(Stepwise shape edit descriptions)
= = = =

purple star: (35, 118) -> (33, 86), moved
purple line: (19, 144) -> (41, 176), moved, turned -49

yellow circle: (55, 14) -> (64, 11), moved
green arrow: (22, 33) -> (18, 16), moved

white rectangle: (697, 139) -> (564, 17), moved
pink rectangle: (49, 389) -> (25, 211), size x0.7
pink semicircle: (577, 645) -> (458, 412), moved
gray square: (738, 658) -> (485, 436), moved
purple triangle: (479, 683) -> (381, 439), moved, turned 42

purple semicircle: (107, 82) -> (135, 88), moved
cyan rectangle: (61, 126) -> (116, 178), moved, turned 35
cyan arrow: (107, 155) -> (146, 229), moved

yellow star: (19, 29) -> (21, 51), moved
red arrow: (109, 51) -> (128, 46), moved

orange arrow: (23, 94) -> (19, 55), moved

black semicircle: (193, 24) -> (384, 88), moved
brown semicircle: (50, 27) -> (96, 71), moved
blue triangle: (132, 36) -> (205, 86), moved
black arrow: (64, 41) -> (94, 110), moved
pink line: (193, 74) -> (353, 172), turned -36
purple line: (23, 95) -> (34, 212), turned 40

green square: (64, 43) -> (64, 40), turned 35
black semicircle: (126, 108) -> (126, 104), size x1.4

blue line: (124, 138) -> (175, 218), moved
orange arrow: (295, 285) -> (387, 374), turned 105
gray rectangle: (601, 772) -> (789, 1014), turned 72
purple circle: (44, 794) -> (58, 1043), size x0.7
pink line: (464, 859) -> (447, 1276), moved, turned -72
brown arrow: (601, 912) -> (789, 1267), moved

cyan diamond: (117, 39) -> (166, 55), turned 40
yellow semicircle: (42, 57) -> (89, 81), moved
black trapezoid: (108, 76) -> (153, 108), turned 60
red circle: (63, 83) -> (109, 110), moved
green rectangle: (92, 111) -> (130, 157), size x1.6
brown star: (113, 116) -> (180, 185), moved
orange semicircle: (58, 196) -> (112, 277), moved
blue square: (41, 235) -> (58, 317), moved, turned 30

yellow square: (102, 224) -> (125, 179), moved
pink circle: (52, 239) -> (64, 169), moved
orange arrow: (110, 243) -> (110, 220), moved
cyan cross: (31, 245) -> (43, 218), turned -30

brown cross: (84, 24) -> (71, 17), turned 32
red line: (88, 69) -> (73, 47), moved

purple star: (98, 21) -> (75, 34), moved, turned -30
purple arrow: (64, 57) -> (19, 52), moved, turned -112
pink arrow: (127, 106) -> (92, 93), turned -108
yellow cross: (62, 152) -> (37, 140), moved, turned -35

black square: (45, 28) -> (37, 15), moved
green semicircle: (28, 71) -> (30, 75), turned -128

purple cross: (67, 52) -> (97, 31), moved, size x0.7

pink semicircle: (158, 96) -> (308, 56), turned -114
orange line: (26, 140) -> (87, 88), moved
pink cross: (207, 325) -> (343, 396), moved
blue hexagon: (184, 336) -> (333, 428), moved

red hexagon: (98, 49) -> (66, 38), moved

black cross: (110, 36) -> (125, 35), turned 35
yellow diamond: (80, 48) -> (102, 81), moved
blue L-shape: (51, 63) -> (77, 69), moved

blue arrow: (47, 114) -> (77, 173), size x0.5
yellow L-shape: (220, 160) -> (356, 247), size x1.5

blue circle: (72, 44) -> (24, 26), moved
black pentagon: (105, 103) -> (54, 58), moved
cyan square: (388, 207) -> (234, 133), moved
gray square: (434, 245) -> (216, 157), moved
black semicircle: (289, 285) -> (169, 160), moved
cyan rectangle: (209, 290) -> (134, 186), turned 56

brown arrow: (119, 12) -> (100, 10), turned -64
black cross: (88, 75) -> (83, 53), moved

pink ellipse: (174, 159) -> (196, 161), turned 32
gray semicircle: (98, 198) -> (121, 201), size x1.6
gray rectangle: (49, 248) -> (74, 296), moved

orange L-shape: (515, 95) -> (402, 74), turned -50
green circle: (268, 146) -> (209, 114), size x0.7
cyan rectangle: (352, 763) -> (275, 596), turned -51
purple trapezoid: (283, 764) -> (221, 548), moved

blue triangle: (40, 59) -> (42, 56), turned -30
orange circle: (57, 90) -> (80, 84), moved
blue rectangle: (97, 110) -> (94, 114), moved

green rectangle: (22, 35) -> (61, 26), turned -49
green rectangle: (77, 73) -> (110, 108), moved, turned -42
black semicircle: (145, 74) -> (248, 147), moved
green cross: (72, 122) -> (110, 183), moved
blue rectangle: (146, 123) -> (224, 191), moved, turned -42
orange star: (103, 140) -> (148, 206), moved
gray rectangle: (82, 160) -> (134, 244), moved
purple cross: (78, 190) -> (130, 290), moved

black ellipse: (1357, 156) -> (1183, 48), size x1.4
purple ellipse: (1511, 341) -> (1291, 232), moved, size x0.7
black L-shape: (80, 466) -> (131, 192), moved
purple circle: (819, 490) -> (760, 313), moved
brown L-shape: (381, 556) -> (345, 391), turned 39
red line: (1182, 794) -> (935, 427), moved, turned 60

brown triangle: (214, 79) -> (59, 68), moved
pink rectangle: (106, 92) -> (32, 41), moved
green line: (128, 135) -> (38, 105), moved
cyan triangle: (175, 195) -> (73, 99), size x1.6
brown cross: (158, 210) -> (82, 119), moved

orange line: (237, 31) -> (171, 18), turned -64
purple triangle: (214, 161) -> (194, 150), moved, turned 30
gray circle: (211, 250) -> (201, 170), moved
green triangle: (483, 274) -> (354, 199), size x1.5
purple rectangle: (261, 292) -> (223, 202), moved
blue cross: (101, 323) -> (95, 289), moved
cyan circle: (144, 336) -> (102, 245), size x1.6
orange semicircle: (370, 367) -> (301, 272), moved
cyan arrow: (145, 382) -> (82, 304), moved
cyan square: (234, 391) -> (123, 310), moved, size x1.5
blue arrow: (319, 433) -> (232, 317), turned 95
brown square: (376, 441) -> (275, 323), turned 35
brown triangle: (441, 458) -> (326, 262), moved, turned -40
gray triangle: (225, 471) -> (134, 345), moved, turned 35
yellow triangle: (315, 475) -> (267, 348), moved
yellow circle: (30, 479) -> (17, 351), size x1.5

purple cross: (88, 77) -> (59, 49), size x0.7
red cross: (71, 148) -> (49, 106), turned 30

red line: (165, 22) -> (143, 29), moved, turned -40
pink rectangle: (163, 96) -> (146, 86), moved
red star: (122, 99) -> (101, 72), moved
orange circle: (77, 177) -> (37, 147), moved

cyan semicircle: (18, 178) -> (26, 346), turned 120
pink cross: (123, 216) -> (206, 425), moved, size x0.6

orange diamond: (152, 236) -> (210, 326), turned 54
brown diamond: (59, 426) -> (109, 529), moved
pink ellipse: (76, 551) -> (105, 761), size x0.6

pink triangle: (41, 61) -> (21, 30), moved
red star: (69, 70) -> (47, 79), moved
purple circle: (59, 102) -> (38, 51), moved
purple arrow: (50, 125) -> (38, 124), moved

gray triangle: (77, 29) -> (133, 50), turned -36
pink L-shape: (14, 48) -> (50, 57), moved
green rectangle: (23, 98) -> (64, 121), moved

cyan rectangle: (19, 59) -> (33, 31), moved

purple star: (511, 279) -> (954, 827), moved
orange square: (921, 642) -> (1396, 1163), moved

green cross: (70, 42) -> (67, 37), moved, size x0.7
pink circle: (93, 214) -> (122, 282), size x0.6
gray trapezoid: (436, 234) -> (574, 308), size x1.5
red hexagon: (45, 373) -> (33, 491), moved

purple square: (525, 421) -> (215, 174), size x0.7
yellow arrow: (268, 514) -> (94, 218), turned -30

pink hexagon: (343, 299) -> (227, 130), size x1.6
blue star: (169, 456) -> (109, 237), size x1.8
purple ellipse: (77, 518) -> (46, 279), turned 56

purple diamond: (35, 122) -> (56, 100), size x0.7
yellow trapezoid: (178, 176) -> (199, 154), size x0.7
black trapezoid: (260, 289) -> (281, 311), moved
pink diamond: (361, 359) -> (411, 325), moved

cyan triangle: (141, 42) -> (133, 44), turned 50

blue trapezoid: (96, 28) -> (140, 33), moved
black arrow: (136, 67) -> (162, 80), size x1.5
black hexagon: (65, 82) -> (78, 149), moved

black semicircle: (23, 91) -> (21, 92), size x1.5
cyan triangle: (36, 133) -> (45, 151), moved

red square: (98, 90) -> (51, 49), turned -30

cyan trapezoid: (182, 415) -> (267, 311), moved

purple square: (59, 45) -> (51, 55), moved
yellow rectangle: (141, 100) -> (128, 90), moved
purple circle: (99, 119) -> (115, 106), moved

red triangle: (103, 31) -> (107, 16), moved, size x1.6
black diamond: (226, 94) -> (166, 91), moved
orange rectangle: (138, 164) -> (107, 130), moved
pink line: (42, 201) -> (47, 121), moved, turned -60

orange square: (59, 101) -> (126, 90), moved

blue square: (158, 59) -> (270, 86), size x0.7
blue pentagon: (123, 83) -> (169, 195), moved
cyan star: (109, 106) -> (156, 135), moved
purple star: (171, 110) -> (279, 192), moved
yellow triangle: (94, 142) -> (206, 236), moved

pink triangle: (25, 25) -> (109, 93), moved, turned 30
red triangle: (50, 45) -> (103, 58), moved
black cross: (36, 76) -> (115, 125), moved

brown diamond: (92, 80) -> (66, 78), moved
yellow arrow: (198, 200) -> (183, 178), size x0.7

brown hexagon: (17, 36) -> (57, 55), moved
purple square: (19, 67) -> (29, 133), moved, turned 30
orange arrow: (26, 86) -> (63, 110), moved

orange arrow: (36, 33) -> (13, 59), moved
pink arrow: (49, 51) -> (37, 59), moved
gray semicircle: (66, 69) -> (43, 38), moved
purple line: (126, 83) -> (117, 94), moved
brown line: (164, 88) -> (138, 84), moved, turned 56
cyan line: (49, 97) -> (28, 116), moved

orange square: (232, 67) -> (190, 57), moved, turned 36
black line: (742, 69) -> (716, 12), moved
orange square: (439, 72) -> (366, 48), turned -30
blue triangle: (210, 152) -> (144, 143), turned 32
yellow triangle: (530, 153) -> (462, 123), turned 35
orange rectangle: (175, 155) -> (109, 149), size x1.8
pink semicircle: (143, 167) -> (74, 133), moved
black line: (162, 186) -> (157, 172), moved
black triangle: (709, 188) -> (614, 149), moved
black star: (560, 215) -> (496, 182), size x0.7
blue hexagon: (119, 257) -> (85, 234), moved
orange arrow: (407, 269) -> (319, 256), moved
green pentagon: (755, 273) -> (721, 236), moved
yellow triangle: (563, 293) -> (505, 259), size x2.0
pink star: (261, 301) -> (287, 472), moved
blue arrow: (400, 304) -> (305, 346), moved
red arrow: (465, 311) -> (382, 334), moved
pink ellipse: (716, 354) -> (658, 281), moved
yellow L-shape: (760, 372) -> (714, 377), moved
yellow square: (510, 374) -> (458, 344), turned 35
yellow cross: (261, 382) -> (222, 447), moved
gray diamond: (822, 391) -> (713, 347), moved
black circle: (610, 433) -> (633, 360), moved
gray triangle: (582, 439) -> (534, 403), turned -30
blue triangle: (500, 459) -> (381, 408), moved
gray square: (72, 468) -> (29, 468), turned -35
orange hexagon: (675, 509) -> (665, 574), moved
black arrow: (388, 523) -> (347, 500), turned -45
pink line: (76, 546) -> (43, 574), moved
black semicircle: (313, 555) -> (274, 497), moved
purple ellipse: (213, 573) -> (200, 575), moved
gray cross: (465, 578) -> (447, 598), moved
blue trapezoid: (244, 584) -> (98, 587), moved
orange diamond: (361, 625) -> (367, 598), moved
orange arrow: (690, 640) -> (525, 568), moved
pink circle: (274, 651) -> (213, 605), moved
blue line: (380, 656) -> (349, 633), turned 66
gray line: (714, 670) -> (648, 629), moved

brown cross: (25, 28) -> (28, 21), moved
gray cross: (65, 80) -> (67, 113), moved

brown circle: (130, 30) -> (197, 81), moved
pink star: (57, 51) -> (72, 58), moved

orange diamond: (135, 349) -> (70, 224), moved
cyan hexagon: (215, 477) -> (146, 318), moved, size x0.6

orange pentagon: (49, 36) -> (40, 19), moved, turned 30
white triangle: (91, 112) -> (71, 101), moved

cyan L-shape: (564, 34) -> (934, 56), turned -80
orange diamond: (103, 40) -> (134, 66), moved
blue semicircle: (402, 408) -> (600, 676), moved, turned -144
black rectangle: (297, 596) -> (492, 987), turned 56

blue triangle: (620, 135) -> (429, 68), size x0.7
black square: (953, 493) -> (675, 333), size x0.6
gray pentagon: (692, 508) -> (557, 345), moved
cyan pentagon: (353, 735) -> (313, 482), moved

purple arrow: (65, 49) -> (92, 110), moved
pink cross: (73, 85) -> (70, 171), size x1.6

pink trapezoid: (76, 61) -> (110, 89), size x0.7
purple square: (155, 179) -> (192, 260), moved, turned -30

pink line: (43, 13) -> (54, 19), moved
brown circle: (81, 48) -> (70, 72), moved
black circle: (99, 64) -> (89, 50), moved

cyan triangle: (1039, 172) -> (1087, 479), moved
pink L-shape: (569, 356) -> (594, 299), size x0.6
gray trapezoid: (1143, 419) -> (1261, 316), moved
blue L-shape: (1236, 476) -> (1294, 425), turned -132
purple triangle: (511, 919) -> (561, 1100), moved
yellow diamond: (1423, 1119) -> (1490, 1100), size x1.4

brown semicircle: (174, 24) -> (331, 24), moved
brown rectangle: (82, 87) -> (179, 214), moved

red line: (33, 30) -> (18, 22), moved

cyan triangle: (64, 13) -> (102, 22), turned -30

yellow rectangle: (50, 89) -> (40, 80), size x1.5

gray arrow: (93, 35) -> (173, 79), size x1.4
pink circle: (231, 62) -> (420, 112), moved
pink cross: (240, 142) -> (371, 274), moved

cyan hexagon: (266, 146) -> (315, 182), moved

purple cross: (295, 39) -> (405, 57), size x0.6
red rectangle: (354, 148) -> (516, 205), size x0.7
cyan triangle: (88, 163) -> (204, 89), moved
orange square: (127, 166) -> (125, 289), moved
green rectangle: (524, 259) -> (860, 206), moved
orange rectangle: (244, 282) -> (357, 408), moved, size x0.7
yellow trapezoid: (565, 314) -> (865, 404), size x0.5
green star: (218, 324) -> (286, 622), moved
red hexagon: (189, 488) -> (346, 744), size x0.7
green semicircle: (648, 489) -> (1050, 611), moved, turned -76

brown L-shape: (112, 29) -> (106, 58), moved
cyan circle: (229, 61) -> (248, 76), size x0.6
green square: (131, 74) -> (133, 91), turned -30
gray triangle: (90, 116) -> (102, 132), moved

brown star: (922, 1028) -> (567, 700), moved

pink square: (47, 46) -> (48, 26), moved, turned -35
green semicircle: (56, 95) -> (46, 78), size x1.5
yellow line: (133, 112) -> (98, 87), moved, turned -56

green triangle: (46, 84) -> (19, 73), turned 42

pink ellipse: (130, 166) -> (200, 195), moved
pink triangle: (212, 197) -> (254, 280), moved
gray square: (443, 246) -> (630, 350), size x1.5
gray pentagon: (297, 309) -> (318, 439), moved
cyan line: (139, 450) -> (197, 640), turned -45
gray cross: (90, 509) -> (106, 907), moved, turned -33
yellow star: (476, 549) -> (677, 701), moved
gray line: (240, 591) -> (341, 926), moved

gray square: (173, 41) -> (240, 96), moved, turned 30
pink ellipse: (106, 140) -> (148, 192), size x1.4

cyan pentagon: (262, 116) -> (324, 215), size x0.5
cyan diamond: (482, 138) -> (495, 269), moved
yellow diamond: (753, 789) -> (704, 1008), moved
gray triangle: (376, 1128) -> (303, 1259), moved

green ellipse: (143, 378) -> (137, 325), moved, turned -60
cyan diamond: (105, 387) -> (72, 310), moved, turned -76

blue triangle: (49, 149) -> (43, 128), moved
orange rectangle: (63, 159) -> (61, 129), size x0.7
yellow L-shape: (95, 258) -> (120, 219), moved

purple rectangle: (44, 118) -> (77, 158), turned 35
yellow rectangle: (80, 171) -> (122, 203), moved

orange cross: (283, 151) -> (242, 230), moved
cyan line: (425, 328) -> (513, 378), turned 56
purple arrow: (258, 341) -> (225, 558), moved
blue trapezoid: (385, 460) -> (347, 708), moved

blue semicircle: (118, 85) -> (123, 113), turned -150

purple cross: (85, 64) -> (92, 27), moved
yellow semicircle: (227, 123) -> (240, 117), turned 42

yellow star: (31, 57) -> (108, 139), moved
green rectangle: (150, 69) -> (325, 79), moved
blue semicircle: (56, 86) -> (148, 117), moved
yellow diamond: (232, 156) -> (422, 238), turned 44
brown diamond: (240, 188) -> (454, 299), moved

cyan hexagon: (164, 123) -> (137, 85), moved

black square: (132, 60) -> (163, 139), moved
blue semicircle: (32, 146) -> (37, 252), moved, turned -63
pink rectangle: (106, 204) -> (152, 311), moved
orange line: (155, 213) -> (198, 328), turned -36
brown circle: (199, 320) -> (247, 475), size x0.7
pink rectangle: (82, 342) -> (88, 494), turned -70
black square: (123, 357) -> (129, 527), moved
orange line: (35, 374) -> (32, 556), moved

= = = =

TASK> Your response should be made up of the lines in the data that contain the word "white".

ANSWER SECTION>
white rectangle: (697, 139) -> (564, 17), moved
white triangle: (91, 112) -> (71, 101), moved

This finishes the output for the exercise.